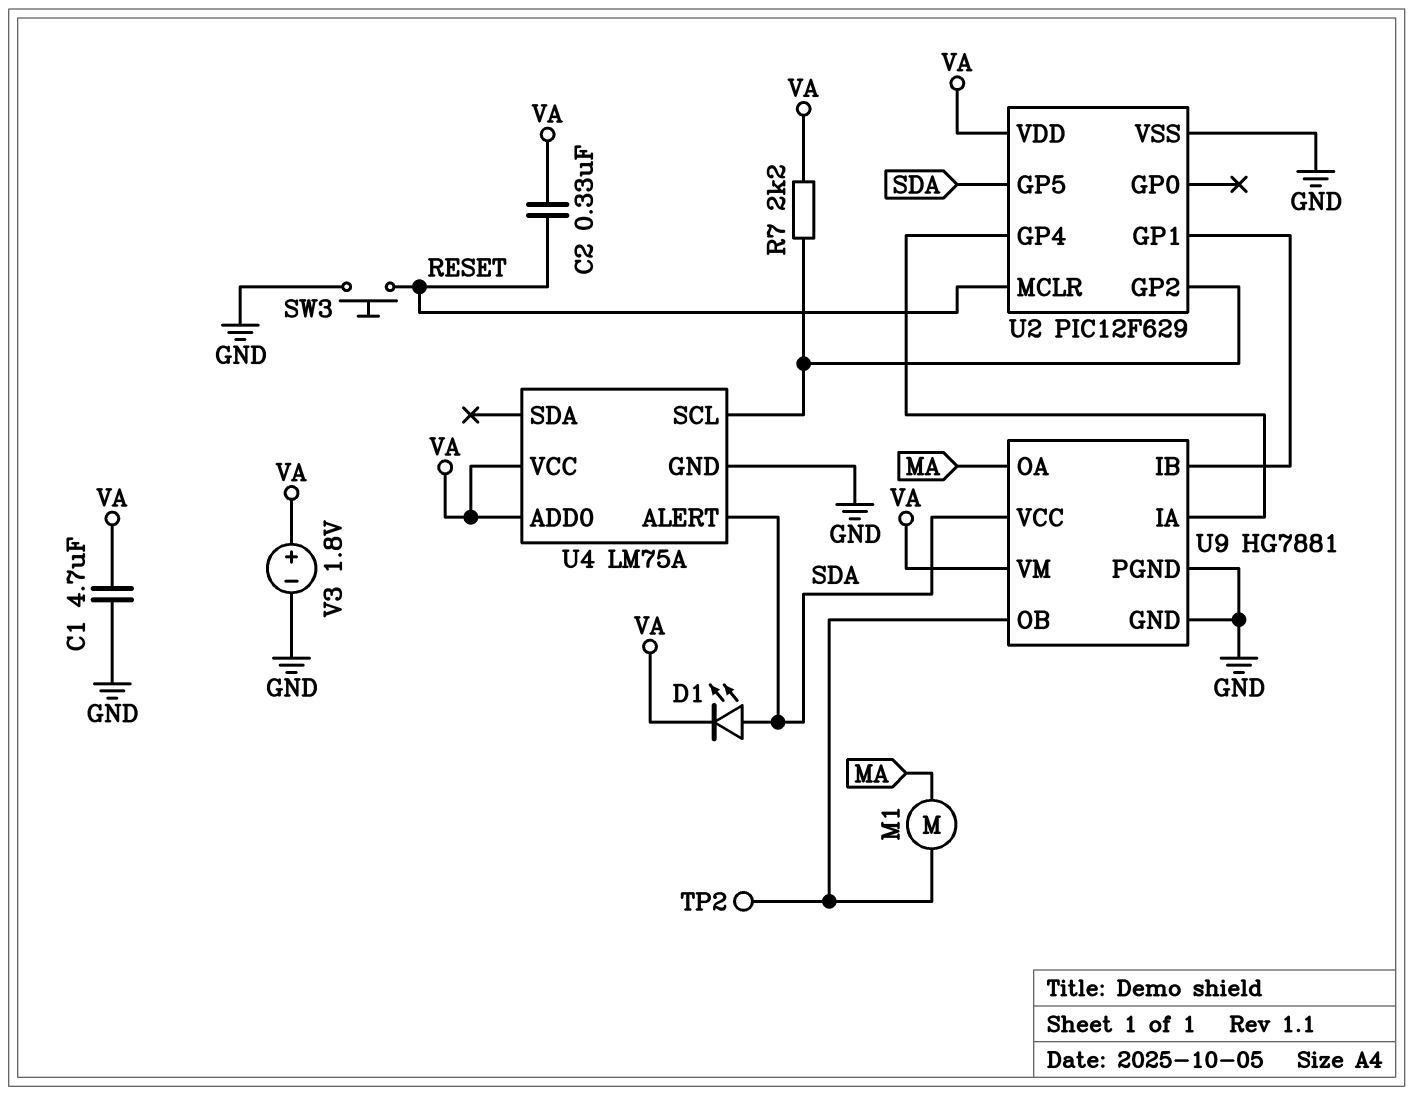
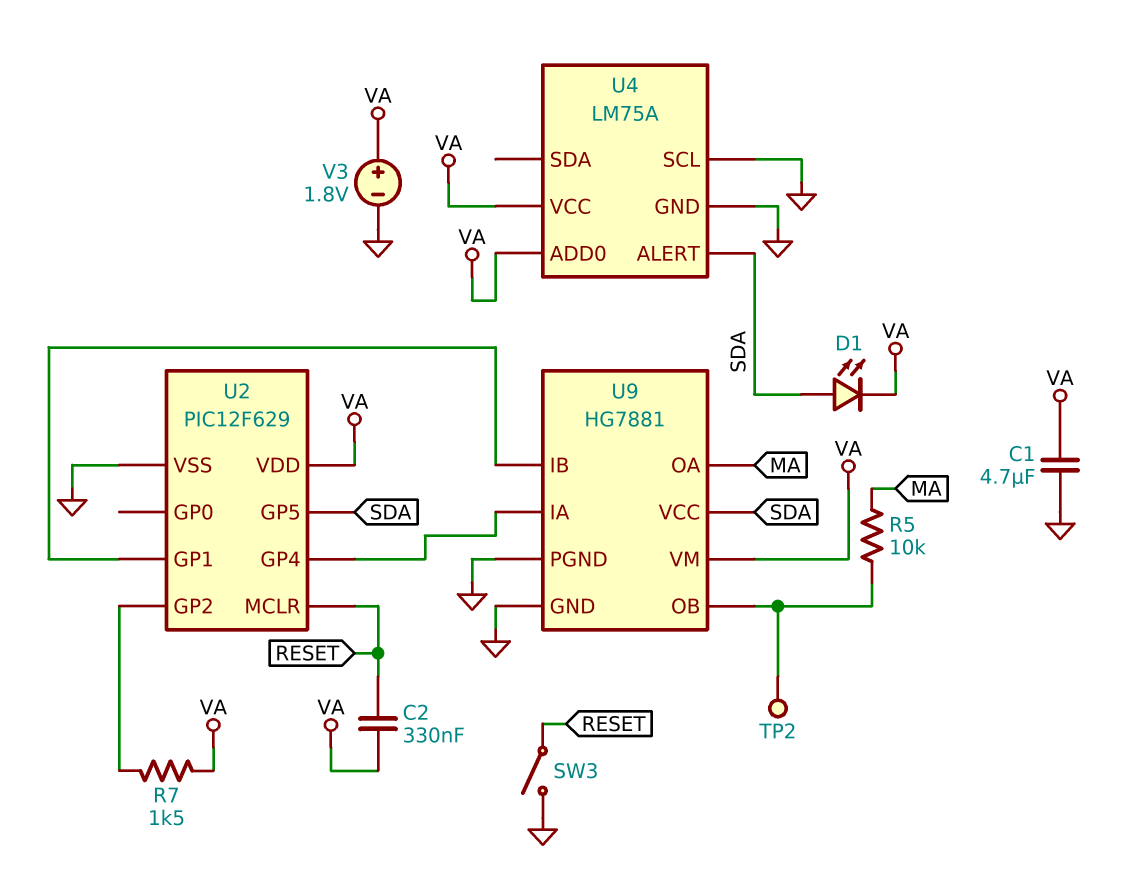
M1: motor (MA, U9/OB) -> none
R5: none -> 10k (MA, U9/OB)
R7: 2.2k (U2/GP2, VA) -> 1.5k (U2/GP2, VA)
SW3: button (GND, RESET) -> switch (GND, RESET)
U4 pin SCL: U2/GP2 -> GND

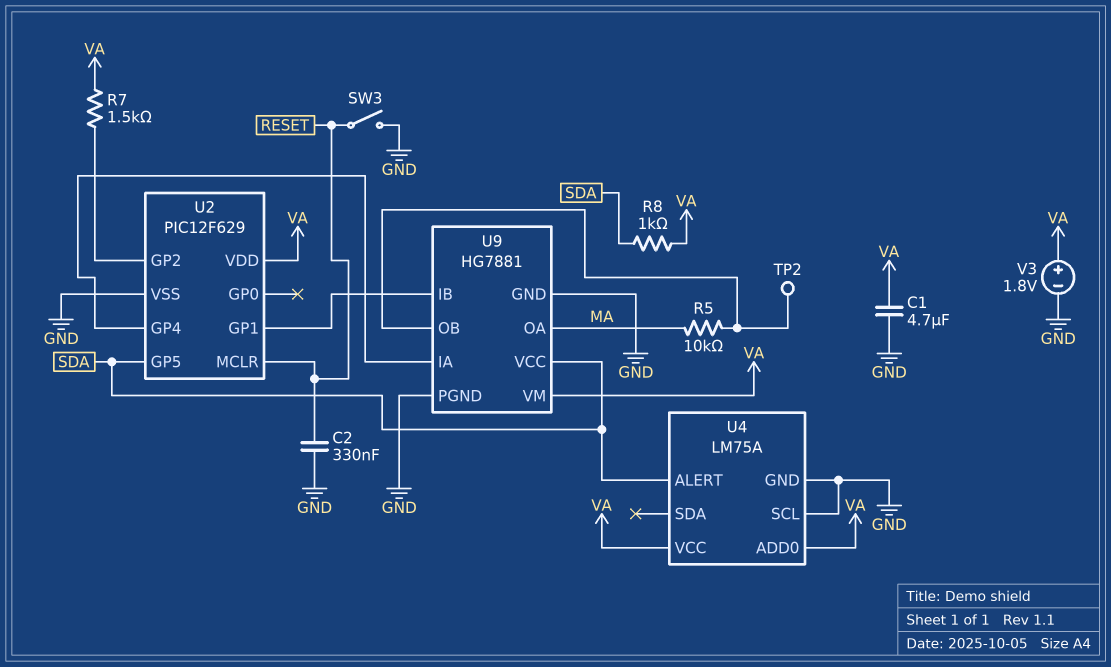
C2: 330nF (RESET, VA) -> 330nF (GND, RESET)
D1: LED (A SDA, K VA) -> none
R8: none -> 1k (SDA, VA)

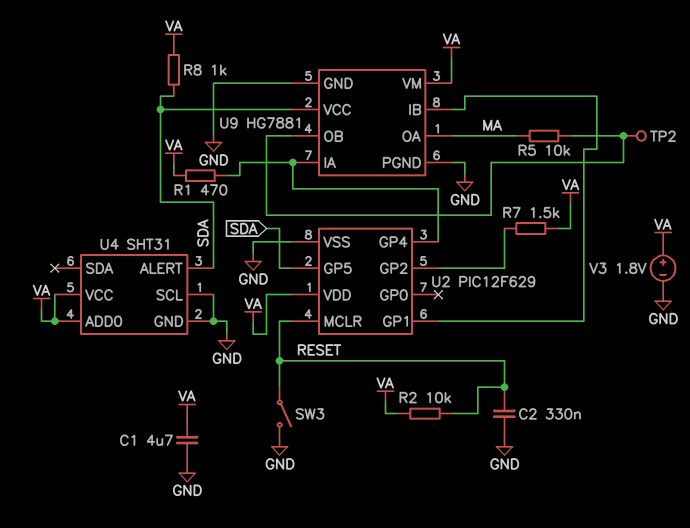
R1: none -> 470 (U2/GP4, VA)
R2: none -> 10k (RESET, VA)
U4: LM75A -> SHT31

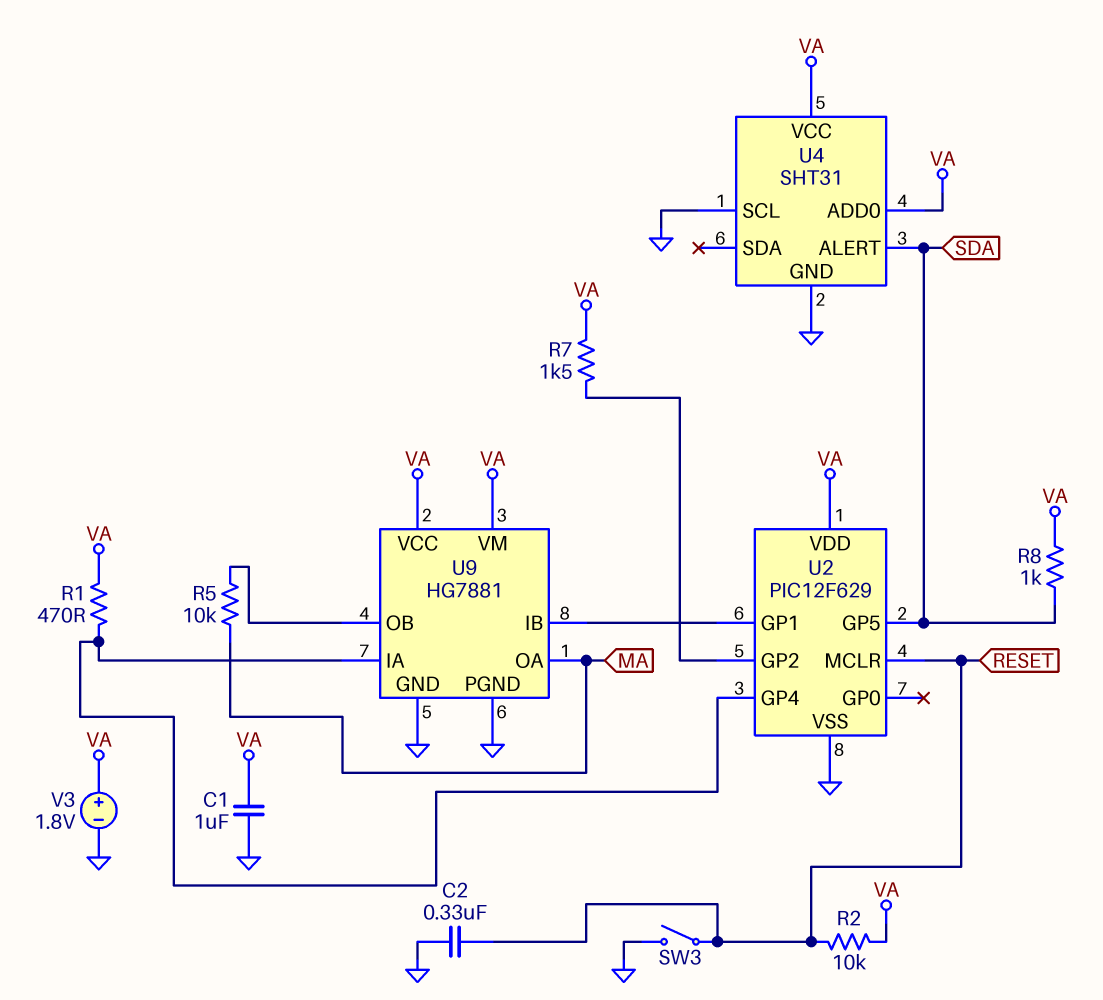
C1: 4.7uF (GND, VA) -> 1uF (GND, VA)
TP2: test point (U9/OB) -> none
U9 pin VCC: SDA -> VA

* Problem requirements: Reproduce the records in full, exactly as they appear, and show none of the pictures.

* Task solution:
M1: motor (MA, U9/OB) -> none
R5: none -> 10k (MA, U9/OB)
R7: 2.2k (U2/GP2, VA) -> 1.5k (U2/GP2, VA)
SW3: button (GND, RESET) -> switch (GND, RESET)
U4 pin SCL: U2/GP2 -> GND

C2: 330nF (RESET, VA) -> 330nF (GND, RESET)
D1: LED (A SDA, K VA) -> none
R8: none -> 1k (SDA, VA)

R1: none -> 470 (U2/GP4, VA)
R2: none -> 10k (RESET, VA)
U4: LM75A -> SHT31

C1: 4.7uF (GND, VA) -> 1uF (GND, VA)
TP2: test point (U9/OB) -> none
U9 pin VCC: SDA -> VA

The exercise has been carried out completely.